Work task ::
Take the lines below beginning at the line that has "279 to 480 140" and stopping after the line that has "120 degrees clockwise", and print them exactly as they are, with no other lines.

Entries supplied ::
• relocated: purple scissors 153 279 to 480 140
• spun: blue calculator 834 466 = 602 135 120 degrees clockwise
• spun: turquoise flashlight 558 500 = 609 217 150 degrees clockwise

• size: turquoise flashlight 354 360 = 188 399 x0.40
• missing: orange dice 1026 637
...
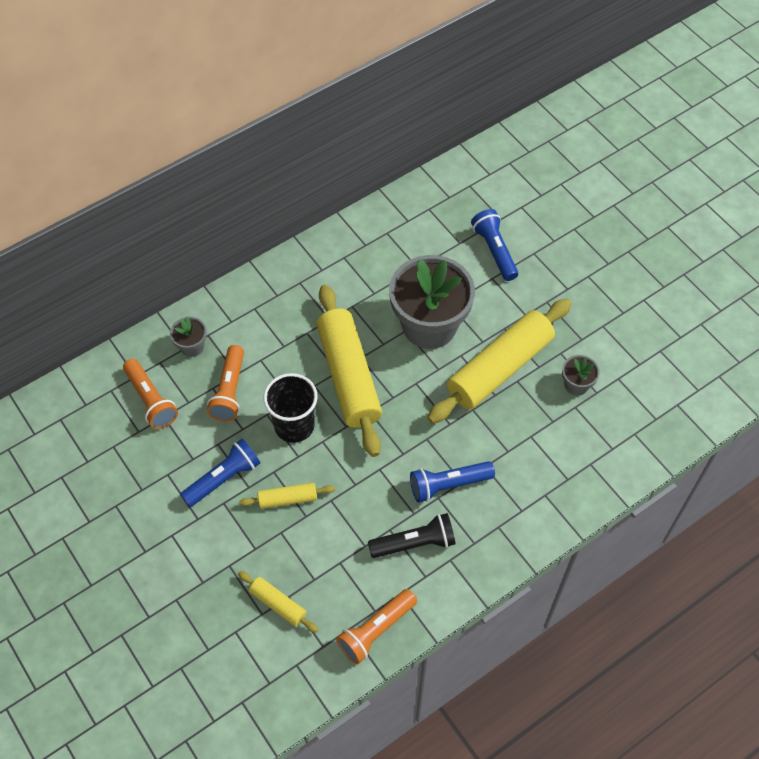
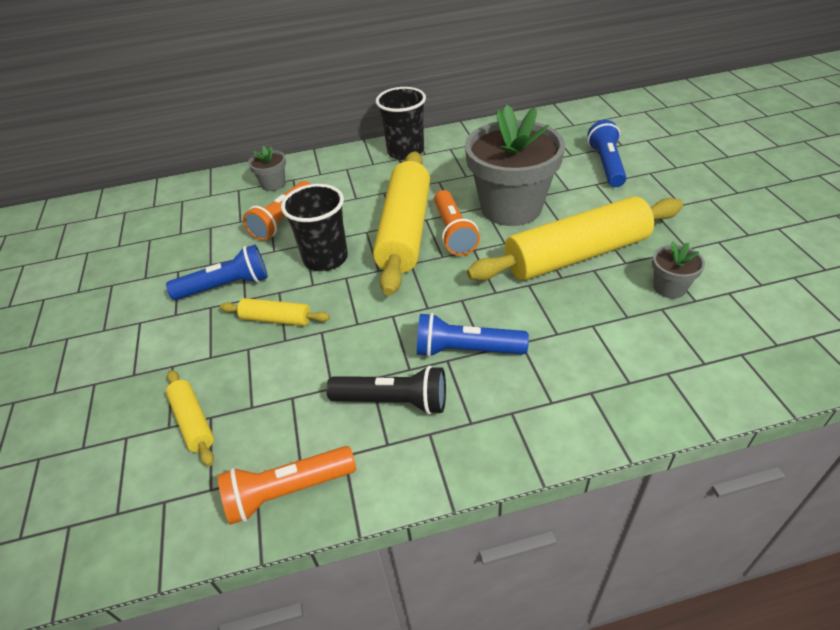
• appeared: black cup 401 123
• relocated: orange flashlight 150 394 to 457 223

Result for this exercise ::
• relocated: purple scissors 153 279 to 480 140
• spun: blue calculator 834 466 = 602 135 120 degrees clockwise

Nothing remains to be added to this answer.